STATED TASK:
Copy all of the data below word for word, leaving out the pictures.

[Entries on spatial position]
• • •

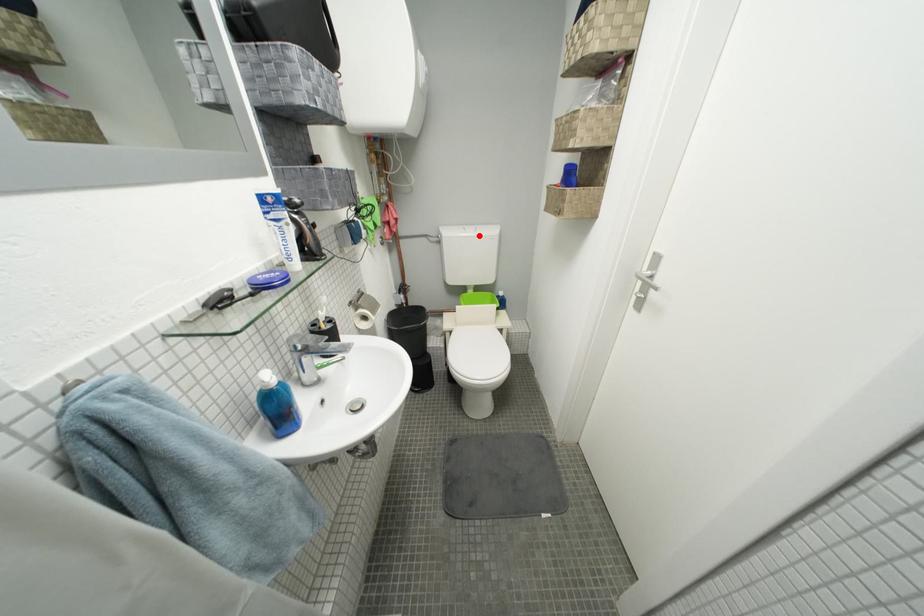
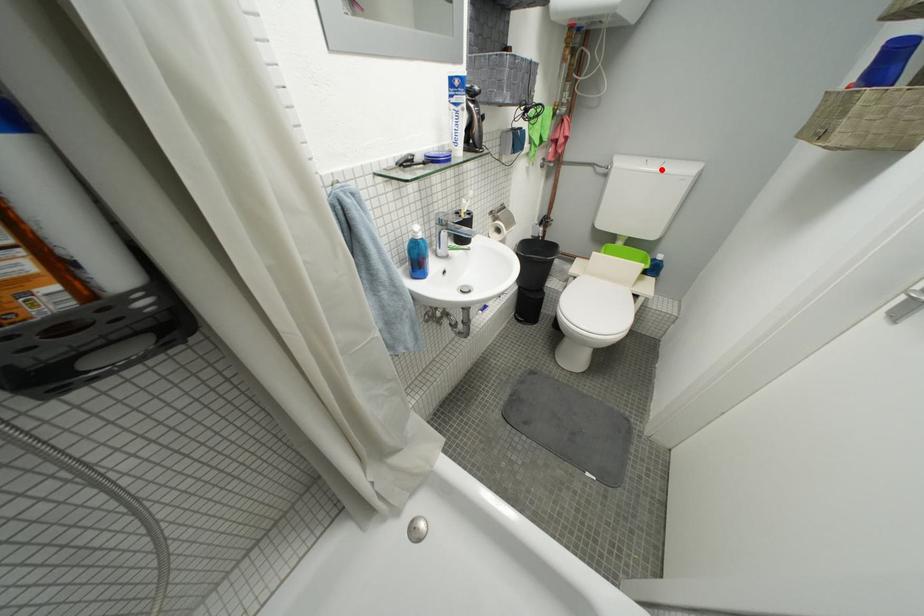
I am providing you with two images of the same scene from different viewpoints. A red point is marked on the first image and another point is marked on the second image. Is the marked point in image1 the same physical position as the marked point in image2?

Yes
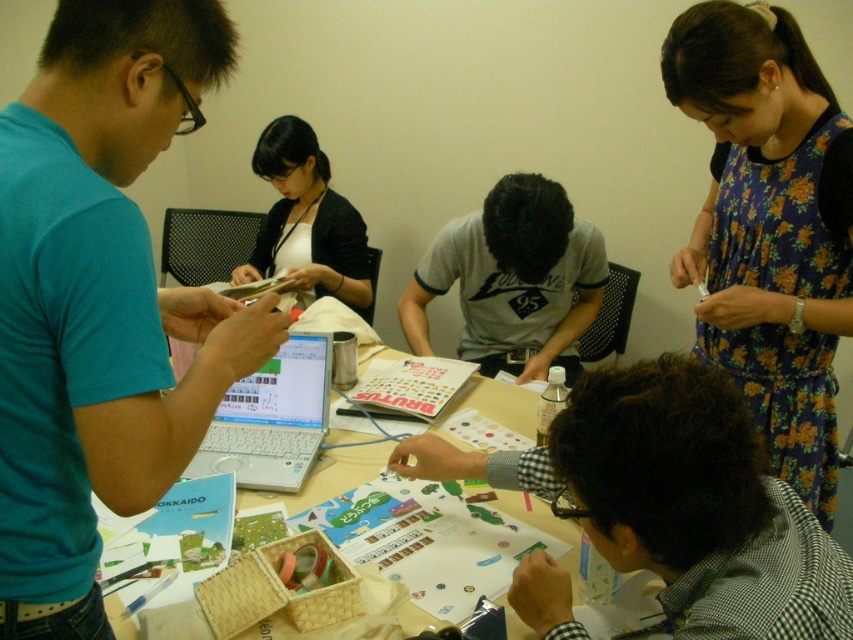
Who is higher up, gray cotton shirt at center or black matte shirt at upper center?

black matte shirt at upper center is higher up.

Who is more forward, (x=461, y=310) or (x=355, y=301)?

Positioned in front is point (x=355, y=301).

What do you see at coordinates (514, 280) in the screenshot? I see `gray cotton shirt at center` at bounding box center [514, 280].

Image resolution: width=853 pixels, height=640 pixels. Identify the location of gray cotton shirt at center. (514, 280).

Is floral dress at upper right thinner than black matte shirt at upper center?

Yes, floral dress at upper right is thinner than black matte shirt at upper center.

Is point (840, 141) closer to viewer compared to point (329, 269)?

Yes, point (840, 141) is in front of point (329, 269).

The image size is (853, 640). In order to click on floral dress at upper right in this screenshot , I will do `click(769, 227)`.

• • •

RESULT FOR THIS TASK:
I am providing you with two images of the same scene from different viewpoints. A red point is marked on the first image and another point is marked on the second image. Is the marked point in image1 the same physical position as the marked point in image2?

Yes
Who is higher up, gray cotton shirt at center or black matte shirt at upper center?

black matte shirt at upper center is higher up.

Who is more forward, (x=461, y=310) or (x=355, y=301)?

Positioned in front is point (x=355, y=301).

What do you see at coordinates (514, 280) in the screenshot? I see `gray cotton shirt at center` at bounding box center [514, 280].

Image resolution: width=853 pixels, height=640 pixels. Identify the location of gray cotton shirt at center. (514, 280).

Is floral dress at upper right thinner than black matte shirt at upper center?

Yes, floral dress at upper right is thinner than black matte shirt at upper center.

Is point (840, 141) closer to viewer compared to point (329, 269)?

Yes, point (840, 141) is in front of point (329, 269).

The image size is (853, 640). In order to click on floral dress at upper right in this screenshot , I will do `click(769, 227)`.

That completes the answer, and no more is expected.